**** Records to use ****

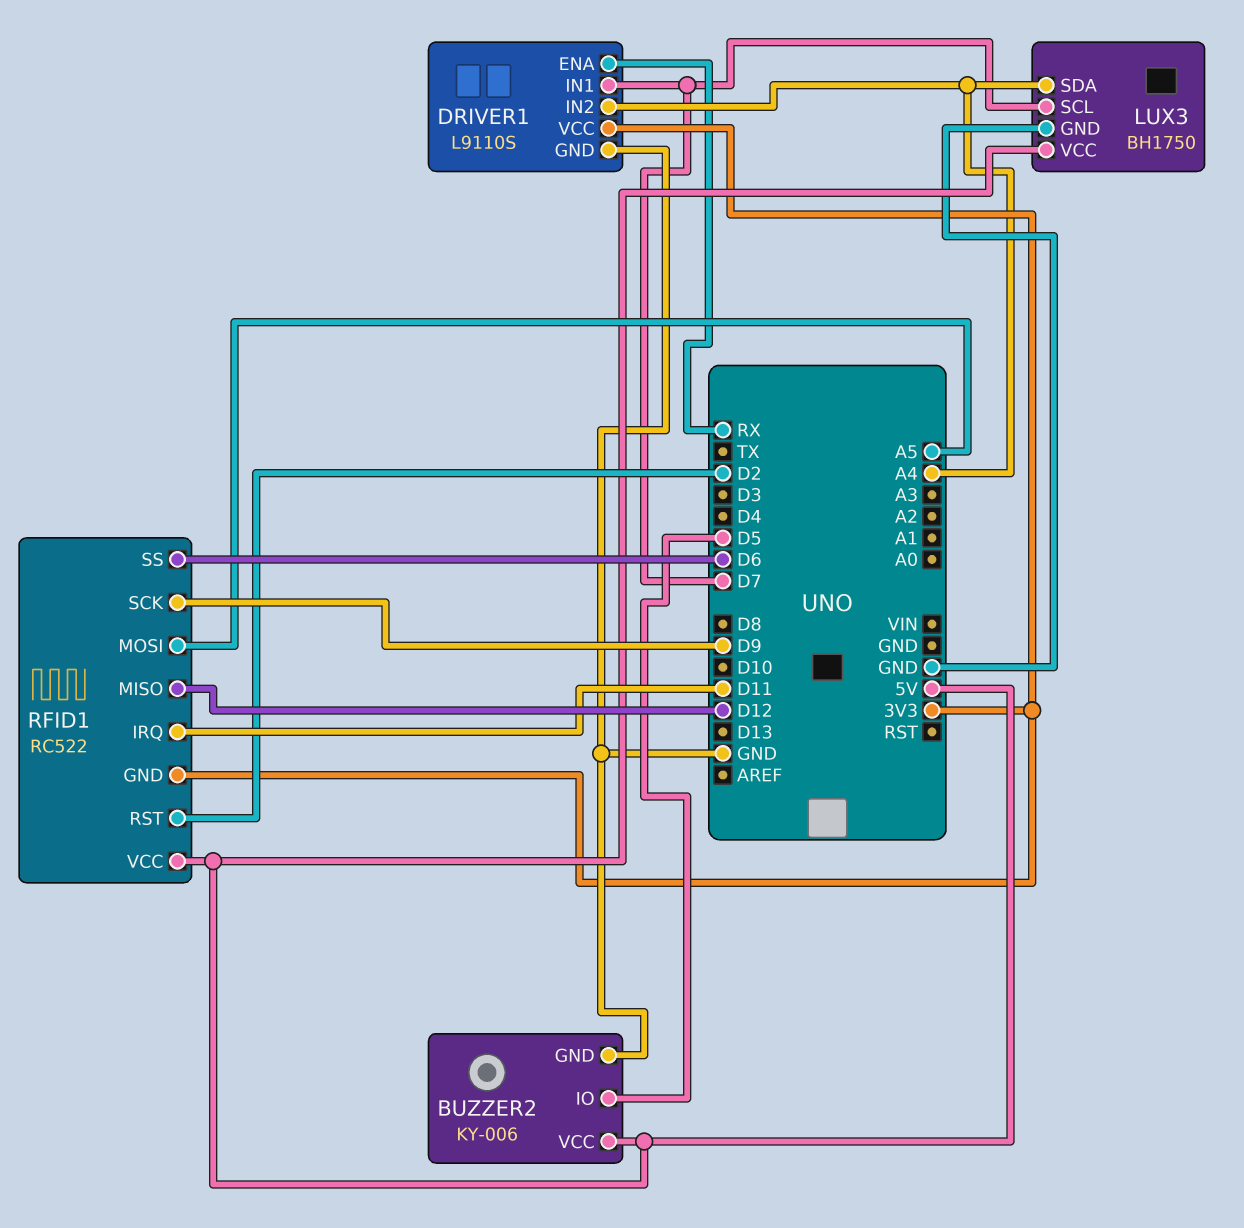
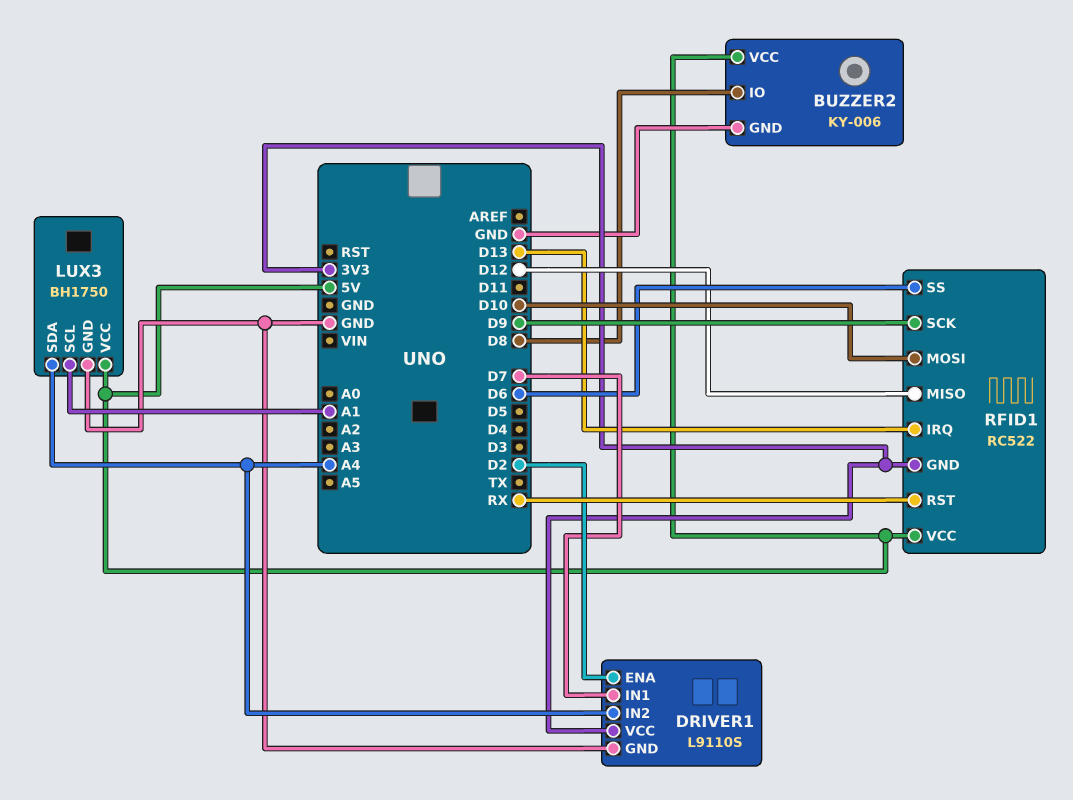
BUZZER2 pin IO: D5 -> D8
DRIVER1 pin ENA: RX -> D2
LUX3 pin SCL: D7 -> A1
RFID1 pin IRQ: D11 -> D13
RFID1 pin MOSI: A5 -> D10
RFID1 pin RST: D2 -> RX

****

**Requirement**
Write out the data above in full and exactly, but without the pictures.

**Reply**
BUZZER2 pin IO: D5 -> D8
DRIVER1 pin ENA: RX -> D2
LUX3 pin SCL: D7 -> A1
RFID1 pin IRQ: D11 -> D13
RFID1 pin MOSI: A5 -> D10
RFID1 pin RST: D2 -> RX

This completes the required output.